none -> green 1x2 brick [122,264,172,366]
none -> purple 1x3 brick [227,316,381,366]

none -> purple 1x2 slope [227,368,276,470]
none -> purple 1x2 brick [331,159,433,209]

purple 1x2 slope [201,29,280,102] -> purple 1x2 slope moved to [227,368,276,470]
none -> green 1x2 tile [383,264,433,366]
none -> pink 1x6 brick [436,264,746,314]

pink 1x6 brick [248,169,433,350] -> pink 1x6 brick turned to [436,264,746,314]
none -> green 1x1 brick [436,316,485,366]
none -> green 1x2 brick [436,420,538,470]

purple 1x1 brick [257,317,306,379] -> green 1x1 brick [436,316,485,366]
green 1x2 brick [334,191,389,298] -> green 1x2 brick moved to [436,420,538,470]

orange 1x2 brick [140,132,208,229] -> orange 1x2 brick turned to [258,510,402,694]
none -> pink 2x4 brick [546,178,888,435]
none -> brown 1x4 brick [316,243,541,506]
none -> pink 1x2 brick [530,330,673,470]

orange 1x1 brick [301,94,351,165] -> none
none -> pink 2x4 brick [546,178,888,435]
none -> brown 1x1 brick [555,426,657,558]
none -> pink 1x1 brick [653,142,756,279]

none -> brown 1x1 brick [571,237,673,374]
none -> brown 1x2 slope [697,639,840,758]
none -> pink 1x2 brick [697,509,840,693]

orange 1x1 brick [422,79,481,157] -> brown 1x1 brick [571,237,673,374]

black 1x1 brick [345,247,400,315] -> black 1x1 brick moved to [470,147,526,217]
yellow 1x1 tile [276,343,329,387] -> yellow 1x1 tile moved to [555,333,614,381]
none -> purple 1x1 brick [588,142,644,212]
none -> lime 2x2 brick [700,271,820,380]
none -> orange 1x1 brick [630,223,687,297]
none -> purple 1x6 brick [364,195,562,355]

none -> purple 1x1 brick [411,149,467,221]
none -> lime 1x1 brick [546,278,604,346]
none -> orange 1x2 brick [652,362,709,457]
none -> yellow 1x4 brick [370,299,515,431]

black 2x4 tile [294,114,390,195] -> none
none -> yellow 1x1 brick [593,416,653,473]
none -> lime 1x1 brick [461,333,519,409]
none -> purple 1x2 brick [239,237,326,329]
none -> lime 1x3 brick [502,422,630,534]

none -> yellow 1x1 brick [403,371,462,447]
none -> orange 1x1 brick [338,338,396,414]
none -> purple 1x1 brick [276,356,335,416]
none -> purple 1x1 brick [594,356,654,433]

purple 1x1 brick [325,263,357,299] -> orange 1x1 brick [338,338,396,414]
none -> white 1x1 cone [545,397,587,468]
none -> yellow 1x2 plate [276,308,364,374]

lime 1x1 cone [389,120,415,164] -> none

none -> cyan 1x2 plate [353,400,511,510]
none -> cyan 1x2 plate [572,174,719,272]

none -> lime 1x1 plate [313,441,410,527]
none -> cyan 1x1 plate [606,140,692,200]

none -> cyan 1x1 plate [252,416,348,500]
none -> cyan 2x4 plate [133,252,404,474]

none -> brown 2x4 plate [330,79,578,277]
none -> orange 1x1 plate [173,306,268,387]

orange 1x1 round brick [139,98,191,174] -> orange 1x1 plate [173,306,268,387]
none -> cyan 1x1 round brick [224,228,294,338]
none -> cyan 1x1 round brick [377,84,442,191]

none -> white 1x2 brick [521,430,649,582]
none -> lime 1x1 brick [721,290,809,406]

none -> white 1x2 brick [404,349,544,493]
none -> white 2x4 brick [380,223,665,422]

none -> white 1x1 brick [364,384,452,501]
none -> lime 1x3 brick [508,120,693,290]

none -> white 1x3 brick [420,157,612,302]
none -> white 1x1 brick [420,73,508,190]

> _TASK DETAILS_
The required output is the lines from the one holding "none -> lime 1x1 plate [313,441,410,527]" through the last line of the entries above, copied exactly.

> _SOLUTION FOR THIS PROBLEM_
none -> lime 1x1 plate [313,441,410,527]
none -> cyan 1x1 plate [606,140,692,200]

none -> cyan 1x1 plate [252,416,348,500]
none -> cyan 2x4 plate [133,252,404,474]

none -> brown 2x4 plate [330,79,578,277]
none -> orange 1x1 plate [173,306,268,387]

orange 1x1 round brick [139,98,191,174] -> orange 1x1 plate [173,306,268,387]
none -> cyan 1x1 round brick [224,228,294,338]
none -> cyan 1x1 round brick [377,84,442,191]

none -> white 1x2 brick [521,430,649,582]
none -> lime 1x1 brick [721,290,809,406]

none -> white 1x2 brick [404,349,544,493]
none -> white 2x4 brick [380,223,665,422]

none -> white 1x1 brick [364,384,452,501]
none -> lime 1x3 brick [508,120,693,290]

none -> white 1x3 brick [420,157,612,302]
none -> white 1x1 brick [420,73,508,190]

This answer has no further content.